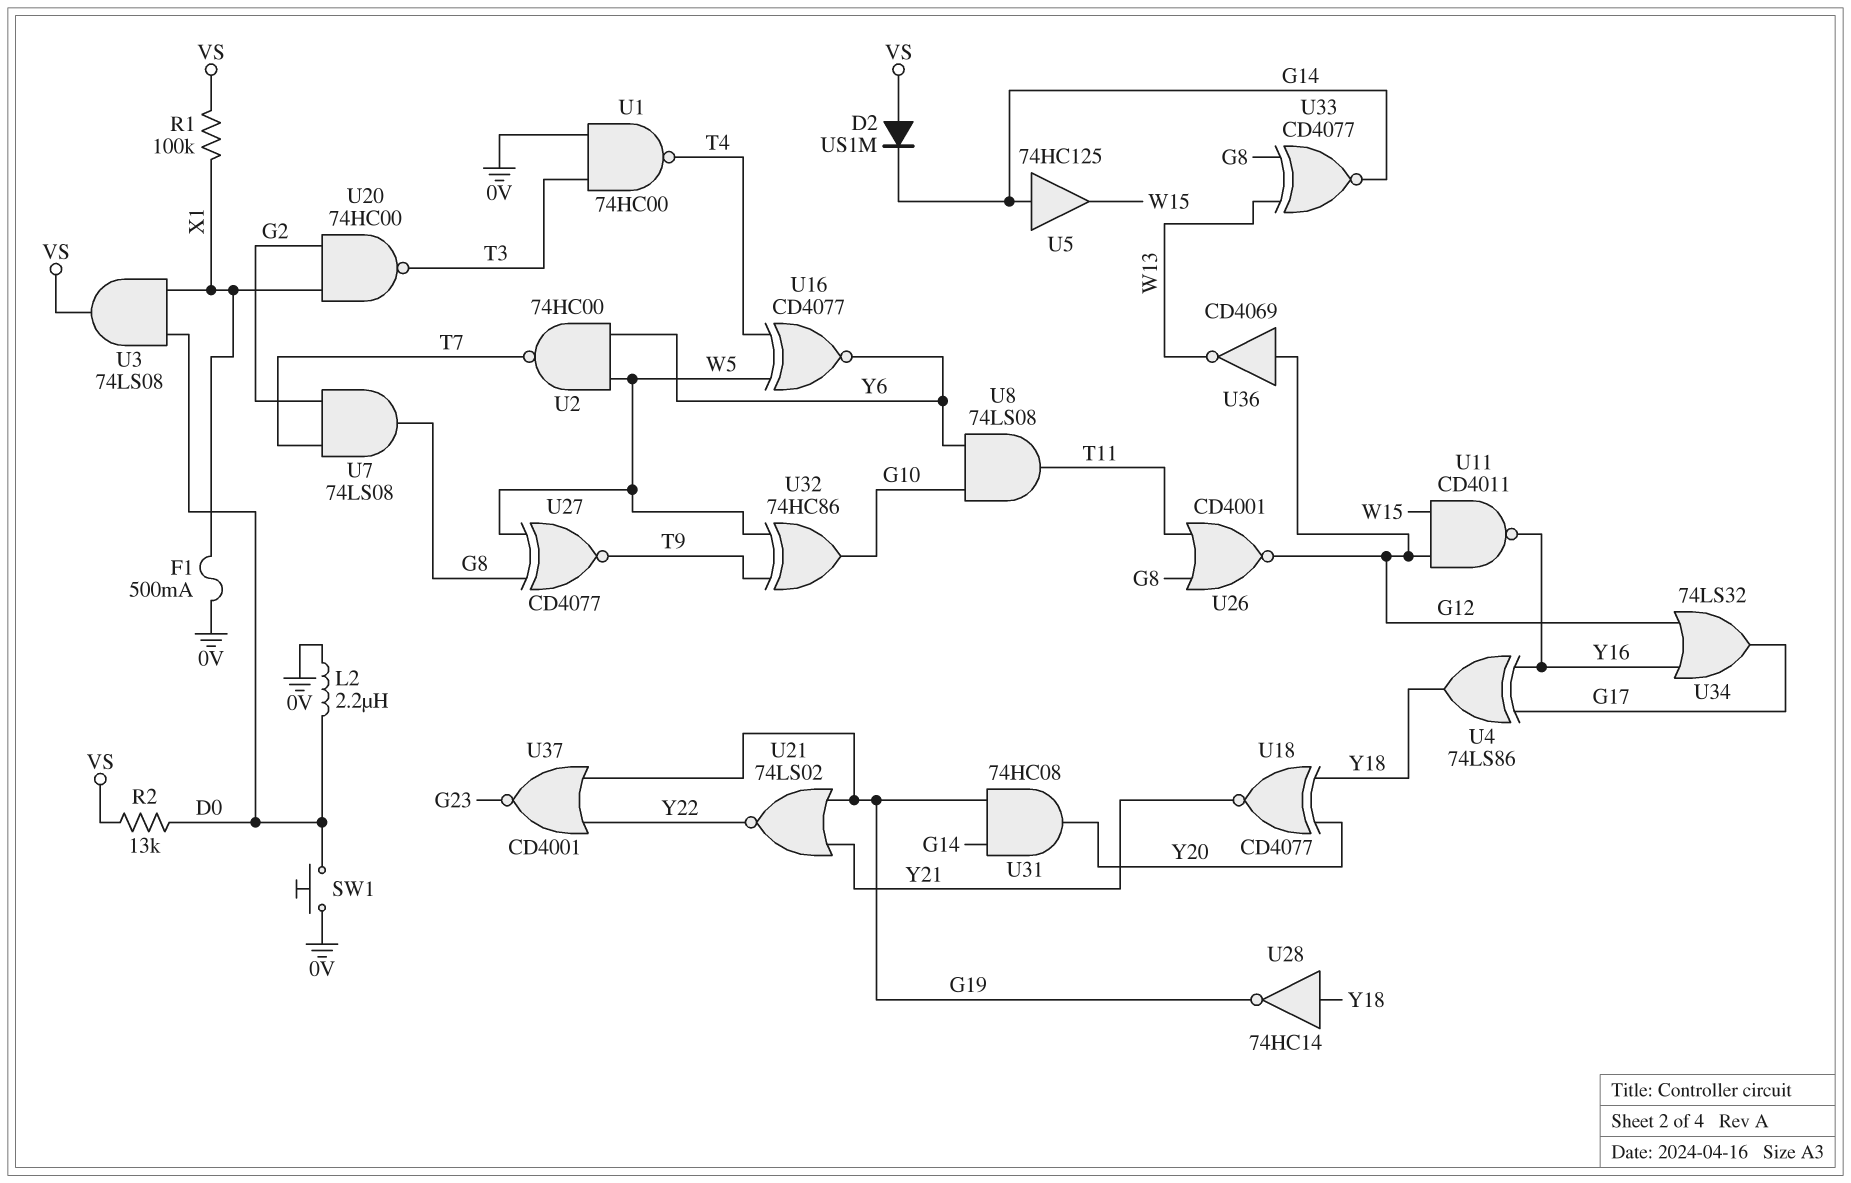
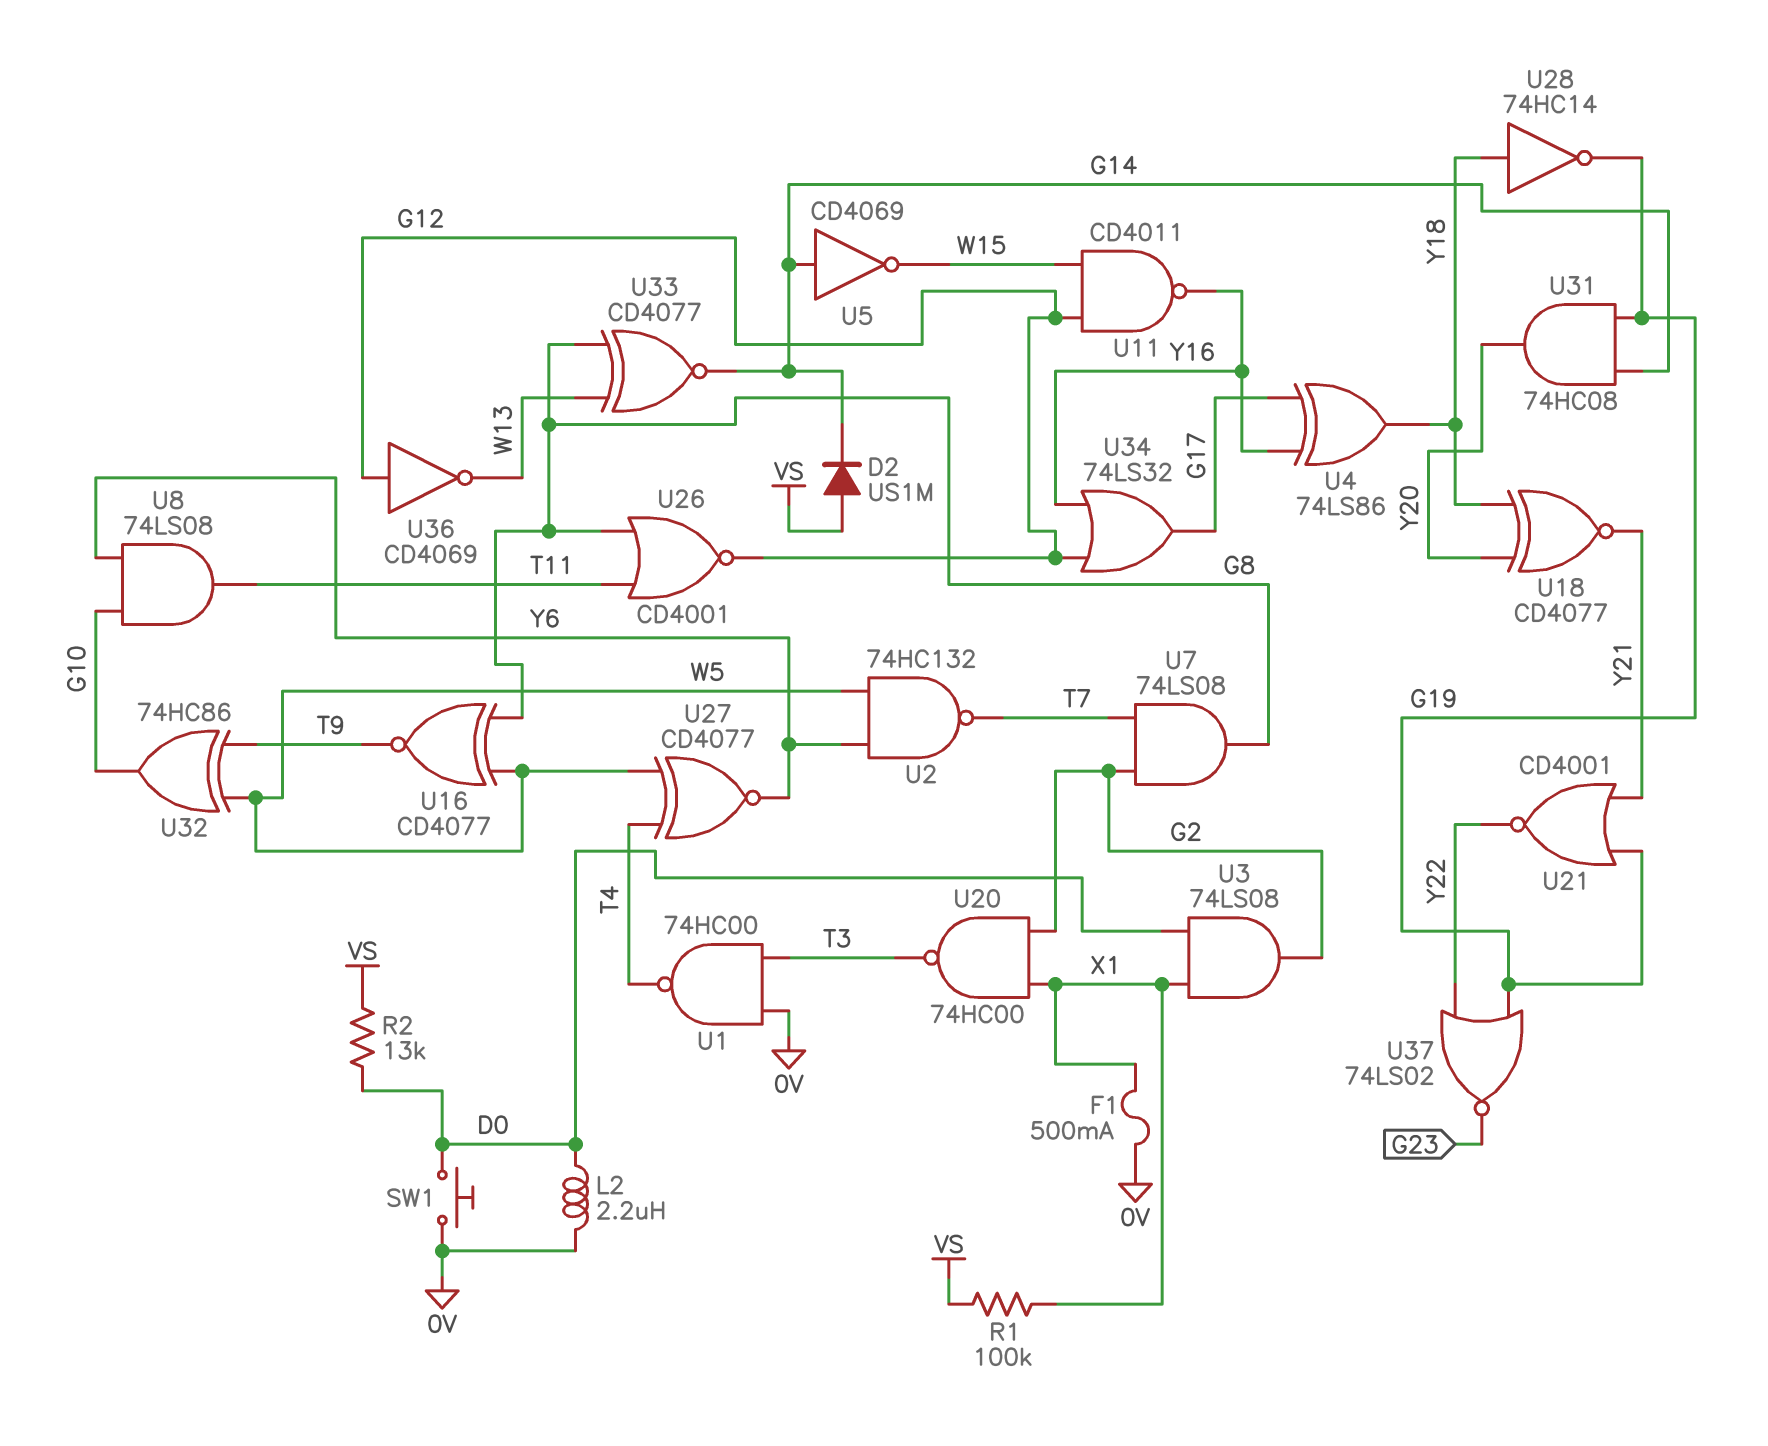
U2: NAND 74HC00 (in W5, in Y6, out T7) -> NAND 74HC132 (in W5, in Y6, out T7)
U3: AND 74LS08 (in D0, in X1, out VS) -> AND 74LS08 (in D0, in X1, out G2)
U5: buffer 74HC125 (in G14, out W15) -> NOT CD4069 (in G14, out W15)
U16: XNOR CD4077 (in T4, in W5, out Y6) -> XNOR CD4077 (in G8, in W5, out T9)
U21: NOR 74LS02 (in G19, in Y21, out Y22) -> NOR CD4001 (in G19, in Y21, out Y22)
U27: XNOR CD4077 (in G8, in W5, out T9) -> XNOR CD4077 (in T4, in W5, out Y6)
U37: NOR CD4001 (in G19, in Y22, out G23) -> NOR 74LS02 (in G19, in Y22, out G23)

========================================================================

*About this task*
Lines of the material above that contain the string "XNOR" must be counted; respond with the total alone.

*Output of the exercise*
2